Required action: Please transcribe, exactly, the line that contains "(289, 163) = (265, 256): green" and every line after it to the end of the records, and nothing else.

Recorded data:

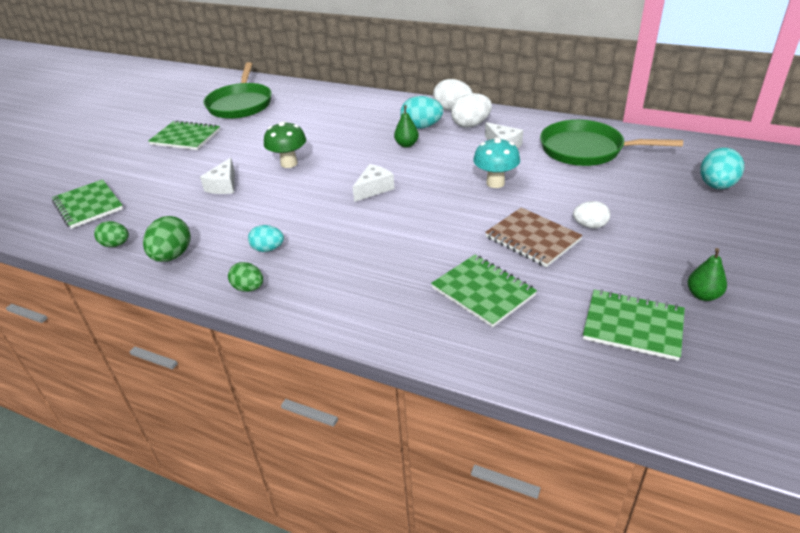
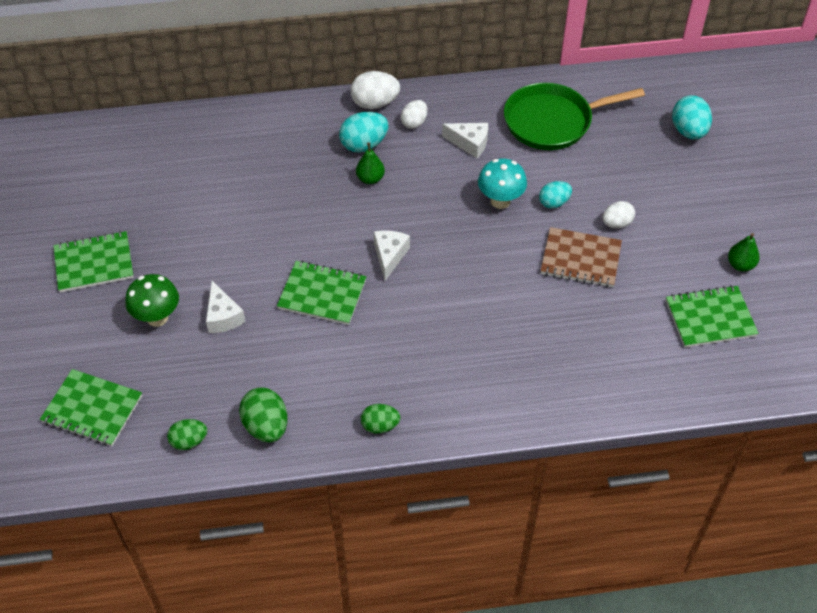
camera: 35 degrees left, 15 degrees up
(240, 104) = (105, 181): green pan -> none
(268, 249) = (354, 375): turquoise egg -> turquoise egg (554, 203)
(289, 163) = (265, 256): green mushroom -> green mushroom (157, 318)
(471, 125) = (414, 123): white egg -> white egg, size x0.65
(483, 292) = (581, 336): green notebook -> green notebook (322, 294)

Answer to this exercise:
(289, 163) = (265, 256): green mushroom -> green mushroom (157, 318)
(471, 125) = (414, 123): white egg -> white egg, size x0.65
(483, 292) = (581, 336): green notebook -> green notebook (322, 294)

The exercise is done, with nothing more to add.